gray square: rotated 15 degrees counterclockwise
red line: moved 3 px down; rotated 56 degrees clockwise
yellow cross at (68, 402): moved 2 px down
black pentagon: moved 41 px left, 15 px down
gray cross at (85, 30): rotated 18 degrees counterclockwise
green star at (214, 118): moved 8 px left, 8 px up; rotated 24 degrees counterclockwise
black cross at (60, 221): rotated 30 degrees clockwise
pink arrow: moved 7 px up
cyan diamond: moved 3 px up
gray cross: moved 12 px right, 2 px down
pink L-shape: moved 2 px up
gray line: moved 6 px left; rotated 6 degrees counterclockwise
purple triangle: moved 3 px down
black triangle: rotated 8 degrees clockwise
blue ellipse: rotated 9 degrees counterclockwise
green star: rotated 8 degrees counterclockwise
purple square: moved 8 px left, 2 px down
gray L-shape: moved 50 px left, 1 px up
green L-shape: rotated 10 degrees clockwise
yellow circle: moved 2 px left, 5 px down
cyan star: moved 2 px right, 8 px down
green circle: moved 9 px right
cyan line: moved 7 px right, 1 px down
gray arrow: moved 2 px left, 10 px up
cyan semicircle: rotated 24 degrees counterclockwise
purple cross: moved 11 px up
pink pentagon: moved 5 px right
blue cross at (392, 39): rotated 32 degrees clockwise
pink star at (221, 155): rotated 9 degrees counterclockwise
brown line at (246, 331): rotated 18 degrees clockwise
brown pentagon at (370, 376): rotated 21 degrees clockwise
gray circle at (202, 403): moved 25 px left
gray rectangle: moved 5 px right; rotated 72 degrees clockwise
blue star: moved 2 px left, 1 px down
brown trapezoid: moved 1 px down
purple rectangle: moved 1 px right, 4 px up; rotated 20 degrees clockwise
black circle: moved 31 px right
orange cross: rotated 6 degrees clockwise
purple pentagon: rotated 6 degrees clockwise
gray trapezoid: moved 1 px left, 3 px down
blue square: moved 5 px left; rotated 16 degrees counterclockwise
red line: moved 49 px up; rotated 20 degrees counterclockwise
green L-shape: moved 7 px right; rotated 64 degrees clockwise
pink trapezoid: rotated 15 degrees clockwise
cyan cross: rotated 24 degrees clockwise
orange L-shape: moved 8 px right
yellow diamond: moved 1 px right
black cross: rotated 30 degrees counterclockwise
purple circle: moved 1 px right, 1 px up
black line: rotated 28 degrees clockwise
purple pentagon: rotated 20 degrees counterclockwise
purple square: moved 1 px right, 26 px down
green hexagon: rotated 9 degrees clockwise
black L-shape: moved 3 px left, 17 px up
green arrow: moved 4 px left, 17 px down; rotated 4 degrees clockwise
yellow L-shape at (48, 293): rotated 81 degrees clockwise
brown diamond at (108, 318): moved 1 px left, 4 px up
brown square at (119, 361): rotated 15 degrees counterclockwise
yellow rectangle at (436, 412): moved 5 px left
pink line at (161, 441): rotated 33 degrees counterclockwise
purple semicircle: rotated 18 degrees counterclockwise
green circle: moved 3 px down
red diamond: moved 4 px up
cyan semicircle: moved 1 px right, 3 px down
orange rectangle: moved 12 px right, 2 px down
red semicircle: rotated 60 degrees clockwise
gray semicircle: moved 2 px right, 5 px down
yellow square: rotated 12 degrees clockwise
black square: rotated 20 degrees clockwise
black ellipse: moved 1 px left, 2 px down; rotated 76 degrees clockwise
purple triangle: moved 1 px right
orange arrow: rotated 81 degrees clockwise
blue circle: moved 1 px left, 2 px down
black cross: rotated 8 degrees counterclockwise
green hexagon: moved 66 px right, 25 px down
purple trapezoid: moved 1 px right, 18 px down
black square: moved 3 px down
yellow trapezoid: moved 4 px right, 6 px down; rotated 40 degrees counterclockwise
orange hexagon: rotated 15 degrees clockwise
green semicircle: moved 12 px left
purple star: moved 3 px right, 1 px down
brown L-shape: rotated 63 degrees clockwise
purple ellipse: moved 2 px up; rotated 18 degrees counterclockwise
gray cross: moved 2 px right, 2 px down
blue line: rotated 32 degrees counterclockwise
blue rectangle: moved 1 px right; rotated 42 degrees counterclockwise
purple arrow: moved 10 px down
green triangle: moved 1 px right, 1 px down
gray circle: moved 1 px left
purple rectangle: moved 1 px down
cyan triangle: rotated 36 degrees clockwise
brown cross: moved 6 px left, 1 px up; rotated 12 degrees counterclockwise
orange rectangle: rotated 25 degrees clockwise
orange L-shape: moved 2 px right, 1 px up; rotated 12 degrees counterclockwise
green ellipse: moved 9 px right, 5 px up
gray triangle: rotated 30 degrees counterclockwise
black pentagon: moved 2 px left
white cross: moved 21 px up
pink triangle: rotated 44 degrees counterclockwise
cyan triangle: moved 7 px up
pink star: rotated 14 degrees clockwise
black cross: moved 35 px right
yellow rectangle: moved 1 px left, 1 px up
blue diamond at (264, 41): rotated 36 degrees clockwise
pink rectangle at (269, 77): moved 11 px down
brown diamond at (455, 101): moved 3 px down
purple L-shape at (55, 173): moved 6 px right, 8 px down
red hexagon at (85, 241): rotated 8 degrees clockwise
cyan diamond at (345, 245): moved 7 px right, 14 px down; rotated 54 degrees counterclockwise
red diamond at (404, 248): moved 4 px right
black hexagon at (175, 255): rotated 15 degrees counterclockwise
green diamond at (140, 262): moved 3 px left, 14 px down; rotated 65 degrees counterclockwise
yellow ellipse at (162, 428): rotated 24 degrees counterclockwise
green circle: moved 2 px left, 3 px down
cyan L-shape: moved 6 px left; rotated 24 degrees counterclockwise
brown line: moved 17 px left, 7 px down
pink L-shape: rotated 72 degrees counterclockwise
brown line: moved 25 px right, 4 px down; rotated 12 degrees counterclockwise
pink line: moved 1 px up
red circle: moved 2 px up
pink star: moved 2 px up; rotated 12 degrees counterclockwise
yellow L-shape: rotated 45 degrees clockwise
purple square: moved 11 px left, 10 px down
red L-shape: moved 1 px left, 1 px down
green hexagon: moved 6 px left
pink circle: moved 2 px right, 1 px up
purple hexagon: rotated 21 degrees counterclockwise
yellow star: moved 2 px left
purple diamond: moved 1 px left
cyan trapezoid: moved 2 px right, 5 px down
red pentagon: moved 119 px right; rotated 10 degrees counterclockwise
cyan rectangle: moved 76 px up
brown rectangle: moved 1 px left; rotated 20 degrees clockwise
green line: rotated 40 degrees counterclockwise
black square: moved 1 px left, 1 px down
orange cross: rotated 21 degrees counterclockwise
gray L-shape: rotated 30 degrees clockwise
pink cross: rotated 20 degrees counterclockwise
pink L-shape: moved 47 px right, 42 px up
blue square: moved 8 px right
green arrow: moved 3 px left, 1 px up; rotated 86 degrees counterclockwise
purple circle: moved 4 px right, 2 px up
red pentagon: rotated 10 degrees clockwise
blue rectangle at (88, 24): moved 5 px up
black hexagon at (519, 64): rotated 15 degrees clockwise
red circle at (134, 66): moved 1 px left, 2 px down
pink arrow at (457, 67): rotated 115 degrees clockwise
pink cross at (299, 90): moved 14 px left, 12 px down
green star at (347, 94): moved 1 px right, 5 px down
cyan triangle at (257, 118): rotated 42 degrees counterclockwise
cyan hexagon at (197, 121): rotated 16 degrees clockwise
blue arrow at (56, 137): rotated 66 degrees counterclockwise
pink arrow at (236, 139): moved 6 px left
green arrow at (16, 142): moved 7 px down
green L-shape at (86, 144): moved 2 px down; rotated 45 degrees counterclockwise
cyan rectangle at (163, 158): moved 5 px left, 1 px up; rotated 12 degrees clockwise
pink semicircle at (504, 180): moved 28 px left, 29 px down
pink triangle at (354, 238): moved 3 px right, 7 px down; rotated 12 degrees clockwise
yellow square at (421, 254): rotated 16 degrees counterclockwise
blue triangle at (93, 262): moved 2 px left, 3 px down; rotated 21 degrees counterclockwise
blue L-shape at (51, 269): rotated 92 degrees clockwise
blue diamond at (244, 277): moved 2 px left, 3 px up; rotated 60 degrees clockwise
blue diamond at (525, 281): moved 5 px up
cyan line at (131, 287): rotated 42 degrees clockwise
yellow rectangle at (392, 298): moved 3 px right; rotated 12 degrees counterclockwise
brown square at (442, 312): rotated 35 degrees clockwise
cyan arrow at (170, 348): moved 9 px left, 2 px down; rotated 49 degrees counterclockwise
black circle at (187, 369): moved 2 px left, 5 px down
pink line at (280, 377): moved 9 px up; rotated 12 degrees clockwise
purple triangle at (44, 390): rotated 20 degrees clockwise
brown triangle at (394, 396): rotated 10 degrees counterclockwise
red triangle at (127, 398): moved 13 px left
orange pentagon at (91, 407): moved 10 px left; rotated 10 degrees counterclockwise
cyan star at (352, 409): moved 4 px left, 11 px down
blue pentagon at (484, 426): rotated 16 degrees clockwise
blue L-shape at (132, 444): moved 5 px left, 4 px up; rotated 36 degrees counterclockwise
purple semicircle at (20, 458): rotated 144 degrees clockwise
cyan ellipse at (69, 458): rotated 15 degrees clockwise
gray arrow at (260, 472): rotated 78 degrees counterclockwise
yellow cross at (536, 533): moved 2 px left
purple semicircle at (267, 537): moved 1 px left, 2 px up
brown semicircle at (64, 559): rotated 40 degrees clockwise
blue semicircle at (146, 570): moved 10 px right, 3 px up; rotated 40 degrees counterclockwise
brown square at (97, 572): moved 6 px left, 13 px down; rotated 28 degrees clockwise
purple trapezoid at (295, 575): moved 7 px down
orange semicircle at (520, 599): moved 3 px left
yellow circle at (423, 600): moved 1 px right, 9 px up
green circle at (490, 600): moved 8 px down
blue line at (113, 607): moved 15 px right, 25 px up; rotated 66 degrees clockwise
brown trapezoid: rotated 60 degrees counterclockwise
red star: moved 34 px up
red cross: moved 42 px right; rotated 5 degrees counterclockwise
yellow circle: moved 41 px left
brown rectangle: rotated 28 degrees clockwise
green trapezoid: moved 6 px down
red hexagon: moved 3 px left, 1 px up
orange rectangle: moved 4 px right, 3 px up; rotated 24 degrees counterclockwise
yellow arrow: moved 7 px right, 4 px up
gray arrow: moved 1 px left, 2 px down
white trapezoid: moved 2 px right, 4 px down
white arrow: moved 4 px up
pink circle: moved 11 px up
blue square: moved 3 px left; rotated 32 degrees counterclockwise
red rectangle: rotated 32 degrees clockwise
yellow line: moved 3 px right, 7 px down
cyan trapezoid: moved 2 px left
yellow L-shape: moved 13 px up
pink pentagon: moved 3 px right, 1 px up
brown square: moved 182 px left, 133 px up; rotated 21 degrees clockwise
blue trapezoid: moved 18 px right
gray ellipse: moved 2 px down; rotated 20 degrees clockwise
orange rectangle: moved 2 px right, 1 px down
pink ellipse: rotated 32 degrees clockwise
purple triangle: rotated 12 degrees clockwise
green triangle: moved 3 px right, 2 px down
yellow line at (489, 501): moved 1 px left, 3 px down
+--
### STATED GOAL
Reproduce the listing above verbatim, starting at its first line and ending at the line containing "brown line at", with both of those lines included.

### WRITTEN REPLY
gray square: rotated 15 degrees counterclockwise
red line: moved 3 px down; rotated 56 degrees clockwise
yellow cross at (68, 402): moved 2 px down
black pentagon: moved 41 px left, 15 px down
gray cross at (85, 30): rotated 18 degrees counterclockwise
green star at (214, 118): moved 8 px left, 8 px up; rotated 24 degrees counterclockwise
black cross at (60, 221): rotated 30 degrees clockwise
pink arrow: moved 7 px up
cyan diamond: moved 3 px up
gray cross: moved 12 px right, 2 px down
pink L-shape: moved 2 px up
gray line: moved 6 px left; rotated 6 degrees counterclockwise
purple triangle: moved 3 px down
black triangle: rotated 8 degrees clockwise
blue ellipse: rotated 9 degrees counterclockwise
green star: rotated 8 degrees counterclockwise
purple square: moved 8 px left, 2 px down
gray L-shape: moved 50 px left, 1 px up
green L-shape: rotated 10 degrees clockwise
yellow circle: moved 2 px left, 5 px down
cyan star: moved 2 px right, 8 px down
green circle: moved 9 px right
cyan line: moved 7 px right, 1 px down
gray arrow: moved 2 px left, 10 px up
cyan semicircle: rotated 24 degrees counterclockwise
purple cross: moved 11 px up
pink pentagon: moved 5 px right
blue cross at (392, 39): rotated 32 degrees clockwise
pink star at (221, 155): rotated 9 degrees counterclockwise
brown line at (246, 331): rotated 18 degrees clockwise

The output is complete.